:: The records ::

########################################

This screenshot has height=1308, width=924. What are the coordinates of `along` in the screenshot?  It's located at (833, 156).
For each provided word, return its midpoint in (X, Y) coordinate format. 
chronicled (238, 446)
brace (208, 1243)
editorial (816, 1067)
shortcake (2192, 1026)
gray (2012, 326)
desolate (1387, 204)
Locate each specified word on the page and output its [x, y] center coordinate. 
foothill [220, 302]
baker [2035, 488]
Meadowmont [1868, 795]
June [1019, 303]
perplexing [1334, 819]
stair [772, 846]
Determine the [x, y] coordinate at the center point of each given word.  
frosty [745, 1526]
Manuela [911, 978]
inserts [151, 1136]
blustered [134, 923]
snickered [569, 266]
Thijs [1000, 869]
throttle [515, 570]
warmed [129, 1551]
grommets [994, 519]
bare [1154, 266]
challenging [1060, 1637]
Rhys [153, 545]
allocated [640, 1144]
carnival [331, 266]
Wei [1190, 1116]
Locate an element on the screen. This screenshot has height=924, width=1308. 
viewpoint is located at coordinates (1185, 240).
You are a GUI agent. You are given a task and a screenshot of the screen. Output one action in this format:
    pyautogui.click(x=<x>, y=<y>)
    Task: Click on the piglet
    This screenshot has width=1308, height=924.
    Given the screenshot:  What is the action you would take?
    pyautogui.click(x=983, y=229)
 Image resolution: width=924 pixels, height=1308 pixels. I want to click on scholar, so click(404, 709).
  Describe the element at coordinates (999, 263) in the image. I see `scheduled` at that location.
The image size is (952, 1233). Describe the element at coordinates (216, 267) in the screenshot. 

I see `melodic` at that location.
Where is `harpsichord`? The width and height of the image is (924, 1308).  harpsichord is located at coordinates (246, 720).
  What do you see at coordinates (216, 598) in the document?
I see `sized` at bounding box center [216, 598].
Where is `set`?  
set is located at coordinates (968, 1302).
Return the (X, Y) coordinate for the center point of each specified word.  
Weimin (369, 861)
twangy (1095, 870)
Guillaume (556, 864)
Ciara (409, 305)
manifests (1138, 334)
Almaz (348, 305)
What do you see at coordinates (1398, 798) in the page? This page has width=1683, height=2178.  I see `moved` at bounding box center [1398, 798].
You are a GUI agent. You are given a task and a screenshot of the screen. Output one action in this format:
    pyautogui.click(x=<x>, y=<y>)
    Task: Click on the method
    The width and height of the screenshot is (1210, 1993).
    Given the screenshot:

########################################

:: Goal ::
Copy all of the material above verbatim, keeping every line unchanged.

:: Answer to this exercise ::
This screenshot has height=1308, width=924. What are the coordinates of `along` in the screenshot?  It's located at (833, 156).
For each provided word, return its midpoint in (X, Y) coordinate format. 
chronicled (238, 446)
brace (208, 1243)
editorial (816, 1067)
shortcake (2192, 1026)
gray (2012, 326)
desolate (1387, 204)
Locate each specified word on the page and output its [x, y] center coordinate. 
foothill [220, 302]
baker [2035, 488]
Meadowmont [1868, 795]
June [1019, 303]
perplexing [1334, 819]
stair [772, 846]
Determine the [x, y] coordinate at the center point of each given word.  
frosty [745, 1526]
Manuela [911, 978]
inserts [151, 1136]
blustered [134, 923]
snickered [569, 266]
Thijs [1000, 869]
throttle [515, 570]
warmed [129, 1551]
grommets [994, 519]
bare [1154, 266]
challenging [1060, 1637]
Rhys [153, 545]
allocated [640, 1144]
carnival [331, 266]
Wei [1190, 1116]
Locate an element on the screen. This screenshot has height=924, width=1308. 
viewpoint is located at coordinates (1185, 240).
You are a GUI agent. You are given a task and a screenshot of the screen. Output one action in this format:
    pyautogui.click(x=<x>, y=<y>)
    Task: Click on the piglet
    This screenshot has width=1308, height=924.
    Given the screenshot:  What is the action you would take?
    pyautogui.click(x=983, y=229)
 Image resolution: width=924 pixels, height=1308 pixels. I want to click on scholar, so click(404, 709).
  Describe the element at coordinates (999, 263) in the image. I see `scheduled` at that location.
The image size is (952, 1233). Describe the element at coordinates (216, 267) in the screenshot. 

I see `melodic` at that location.
Where is `harpsichord`? The width and height of the image is (924, 1308).  harpsichord is located at coordinates (246, 720).
  What do you see at coordinates (216, 598) in the document?
I see `sized` at bounding box center [216, 598].
Where is `set`?  
set is located at coordinates (968, 1302).
Return the (X, Y) coordinate for the center point of each specified word.  
Weimin (369, 861)
twangy (1095, 870)
Guillaume (556, 864)
Ciara (409, 305)
manifests (1138, 334)
Almaz (348, 305)
What do you see at coordinates (1398, 798) in the page? This page has width=1683, height=2178.  I see `moved` at bounding box center [1398, 798].
You are a GUI agent. You are given a task and a screenshot of the screen. Output one action in this format:
    pyautogui.click(x=<x>, y=<y>)
    Task: Click on the method
    The width and height of the screenshot is (1210, 1993).
    Given the screenshot:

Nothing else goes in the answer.